▶ **RECORDS FOR PROCESSING**

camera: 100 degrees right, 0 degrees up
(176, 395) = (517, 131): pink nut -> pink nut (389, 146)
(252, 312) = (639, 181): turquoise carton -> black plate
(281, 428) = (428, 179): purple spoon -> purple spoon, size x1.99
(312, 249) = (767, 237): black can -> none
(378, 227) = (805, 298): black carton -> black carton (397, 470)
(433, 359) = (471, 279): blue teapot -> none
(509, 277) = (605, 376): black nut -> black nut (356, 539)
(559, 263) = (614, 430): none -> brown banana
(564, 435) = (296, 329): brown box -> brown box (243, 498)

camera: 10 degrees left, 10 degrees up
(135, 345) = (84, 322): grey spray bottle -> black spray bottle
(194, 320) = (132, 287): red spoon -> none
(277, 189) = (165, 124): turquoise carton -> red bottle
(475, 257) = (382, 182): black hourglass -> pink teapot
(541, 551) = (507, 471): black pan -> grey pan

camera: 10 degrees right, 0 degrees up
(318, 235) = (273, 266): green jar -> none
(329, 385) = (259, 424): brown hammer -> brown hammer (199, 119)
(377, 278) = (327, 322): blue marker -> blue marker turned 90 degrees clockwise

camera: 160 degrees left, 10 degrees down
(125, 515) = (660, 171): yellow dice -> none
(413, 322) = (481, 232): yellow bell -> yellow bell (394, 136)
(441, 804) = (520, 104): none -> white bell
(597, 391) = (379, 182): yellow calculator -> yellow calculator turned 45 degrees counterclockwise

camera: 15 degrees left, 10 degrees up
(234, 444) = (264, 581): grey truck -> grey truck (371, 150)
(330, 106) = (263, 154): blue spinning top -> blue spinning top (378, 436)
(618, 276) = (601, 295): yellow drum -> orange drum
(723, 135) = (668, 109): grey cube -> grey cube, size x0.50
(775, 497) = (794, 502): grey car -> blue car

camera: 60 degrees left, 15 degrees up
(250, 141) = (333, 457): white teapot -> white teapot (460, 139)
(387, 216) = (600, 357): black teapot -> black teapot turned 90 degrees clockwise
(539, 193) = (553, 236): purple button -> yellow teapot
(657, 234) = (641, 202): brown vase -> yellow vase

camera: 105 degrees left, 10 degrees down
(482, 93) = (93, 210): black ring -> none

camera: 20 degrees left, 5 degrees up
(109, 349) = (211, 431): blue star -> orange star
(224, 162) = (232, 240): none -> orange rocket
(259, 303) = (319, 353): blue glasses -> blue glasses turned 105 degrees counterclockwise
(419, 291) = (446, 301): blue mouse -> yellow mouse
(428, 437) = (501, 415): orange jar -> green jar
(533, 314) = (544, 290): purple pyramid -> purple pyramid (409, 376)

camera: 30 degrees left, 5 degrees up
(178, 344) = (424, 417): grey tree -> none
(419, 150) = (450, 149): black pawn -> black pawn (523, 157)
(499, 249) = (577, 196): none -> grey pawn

▶ **TASK BRIEF**
Lines holding "purple": copy each one from the records above.

▶ **COMPLETED TASK**
(281, 428) = (428, 179): purple spoon -> purple spoon, size x1.99
(539, 193) = (553, 236): purple button -> yellow teapot
(533, 314) = (544, 290): purple pyramid -> purple pyramid (409, 376)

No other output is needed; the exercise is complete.